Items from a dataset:
----
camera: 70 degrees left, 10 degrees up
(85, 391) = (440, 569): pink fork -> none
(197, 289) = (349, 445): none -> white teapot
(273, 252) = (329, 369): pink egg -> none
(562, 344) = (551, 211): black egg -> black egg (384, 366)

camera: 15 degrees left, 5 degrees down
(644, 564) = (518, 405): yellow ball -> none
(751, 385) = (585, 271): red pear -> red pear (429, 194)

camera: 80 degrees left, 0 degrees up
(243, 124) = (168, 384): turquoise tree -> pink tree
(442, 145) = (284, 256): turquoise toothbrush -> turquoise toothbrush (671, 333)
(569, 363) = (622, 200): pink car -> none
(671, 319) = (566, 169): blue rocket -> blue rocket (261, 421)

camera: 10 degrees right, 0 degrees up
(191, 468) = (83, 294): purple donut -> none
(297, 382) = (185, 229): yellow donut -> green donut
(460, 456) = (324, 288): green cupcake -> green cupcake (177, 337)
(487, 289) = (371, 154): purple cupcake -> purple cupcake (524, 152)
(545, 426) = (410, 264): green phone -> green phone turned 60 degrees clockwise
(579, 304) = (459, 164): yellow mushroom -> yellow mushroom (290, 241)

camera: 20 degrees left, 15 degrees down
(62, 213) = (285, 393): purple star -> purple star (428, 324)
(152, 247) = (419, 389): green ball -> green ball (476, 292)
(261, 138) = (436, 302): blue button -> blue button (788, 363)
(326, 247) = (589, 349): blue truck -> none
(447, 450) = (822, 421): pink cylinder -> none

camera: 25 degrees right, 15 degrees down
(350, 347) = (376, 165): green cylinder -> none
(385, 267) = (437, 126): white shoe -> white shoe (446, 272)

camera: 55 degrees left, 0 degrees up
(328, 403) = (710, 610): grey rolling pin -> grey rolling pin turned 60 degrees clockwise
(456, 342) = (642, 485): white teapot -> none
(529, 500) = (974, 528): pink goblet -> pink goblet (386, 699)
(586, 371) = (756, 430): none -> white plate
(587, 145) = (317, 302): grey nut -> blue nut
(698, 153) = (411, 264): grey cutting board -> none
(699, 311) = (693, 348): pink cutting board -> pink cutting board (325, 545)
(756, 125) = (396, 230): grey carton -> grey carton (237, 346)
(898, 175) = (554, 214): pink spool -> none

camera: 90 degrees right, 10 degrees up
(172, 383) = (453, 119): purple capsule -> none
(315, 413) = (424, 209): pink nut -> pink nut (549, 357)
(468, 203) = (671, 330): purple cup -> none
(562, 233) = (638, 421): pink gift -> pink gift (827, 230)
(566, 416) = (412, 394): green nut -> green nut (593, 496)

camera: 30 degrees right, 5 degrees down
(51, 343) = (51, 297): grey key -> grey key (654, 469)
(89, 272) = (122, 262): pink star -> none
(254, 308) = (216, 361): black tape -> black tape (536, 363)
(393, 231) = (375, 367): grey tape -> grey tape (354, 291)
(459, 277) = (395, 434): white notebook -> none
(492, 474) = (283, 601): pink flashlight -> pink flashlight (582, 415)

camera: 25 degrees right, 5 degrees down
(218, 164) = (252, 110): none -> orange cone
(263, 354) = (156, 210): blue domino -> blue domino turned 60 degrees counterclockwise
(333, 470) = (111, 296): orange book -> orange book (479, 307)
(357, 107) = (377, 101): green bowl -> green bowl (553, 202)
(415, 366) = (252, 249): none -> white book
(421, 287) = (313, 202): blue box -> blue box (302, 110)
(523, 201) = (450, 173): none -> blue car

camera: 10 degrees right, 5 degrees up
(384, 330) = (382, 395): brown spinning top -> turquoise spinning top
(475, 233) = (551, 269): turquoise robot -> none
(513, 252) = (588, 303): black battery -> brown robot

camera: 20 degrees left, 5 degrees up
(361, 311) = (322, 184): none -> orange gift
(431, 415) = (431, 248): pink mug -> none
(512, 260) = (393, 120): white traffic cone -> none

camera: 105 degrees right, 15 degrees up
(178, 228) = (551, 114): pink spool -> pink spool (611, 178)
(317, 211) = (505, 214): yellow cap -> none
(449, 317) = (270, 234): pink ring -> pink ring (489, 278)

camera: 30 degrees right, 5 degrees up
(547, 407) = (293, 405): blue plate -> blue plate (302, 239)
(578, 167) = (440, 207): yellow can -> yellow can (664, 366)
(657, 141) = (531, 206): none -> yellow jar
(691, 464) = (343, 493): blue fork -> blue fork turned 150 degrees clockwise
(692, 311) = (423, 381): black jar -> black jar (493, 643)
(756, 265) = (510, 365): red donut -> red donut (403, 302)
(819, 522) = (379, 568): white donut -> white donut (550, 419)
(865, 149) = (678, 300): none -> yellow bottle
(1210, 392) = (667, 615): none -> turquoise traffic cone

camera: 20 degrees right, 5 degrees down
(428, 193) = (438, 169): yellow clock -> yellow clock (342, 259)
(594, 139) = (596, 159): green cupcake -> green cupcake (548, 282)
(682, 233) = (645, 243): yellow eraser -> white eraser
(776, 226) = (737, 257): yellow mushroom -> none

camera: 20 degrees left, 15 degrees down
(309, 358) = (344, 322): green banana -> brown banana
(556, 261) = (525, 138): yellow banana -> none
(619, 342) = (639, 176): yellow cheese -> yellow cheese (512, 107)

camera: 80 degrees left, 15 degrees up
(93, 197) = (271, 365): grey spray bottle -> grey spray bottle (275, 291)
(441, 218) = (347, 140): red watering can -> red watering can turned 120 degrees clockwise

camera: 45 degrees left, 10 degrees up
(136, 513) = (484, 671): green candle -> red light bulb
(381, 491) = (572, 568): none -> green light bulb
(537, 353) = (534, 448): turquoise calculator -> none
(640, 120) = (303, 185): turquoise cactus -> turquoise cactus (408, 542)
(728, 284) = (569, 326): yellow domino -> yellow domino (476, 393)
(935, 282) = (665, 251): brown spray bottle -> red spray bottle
----
= Your objective =
Reproduce every line in the records above that contains the word "left".

= Answer area =
camera: 70 degrees left, 10 degrees up
camera: 15 degrees left, 5 degrees down
camera: 80 degrees left, 0 degrees up
camera: 20 degrees left, 15 degrees down
camera: 55 degrees left, 0 degrees up
camera: 20 degrees left, 5 degrees up
camera: 20 degrees left, 15 degrees down
camera: 80 degrees left, 15 degrees up
camera: 45 degrees left, 10 degrees up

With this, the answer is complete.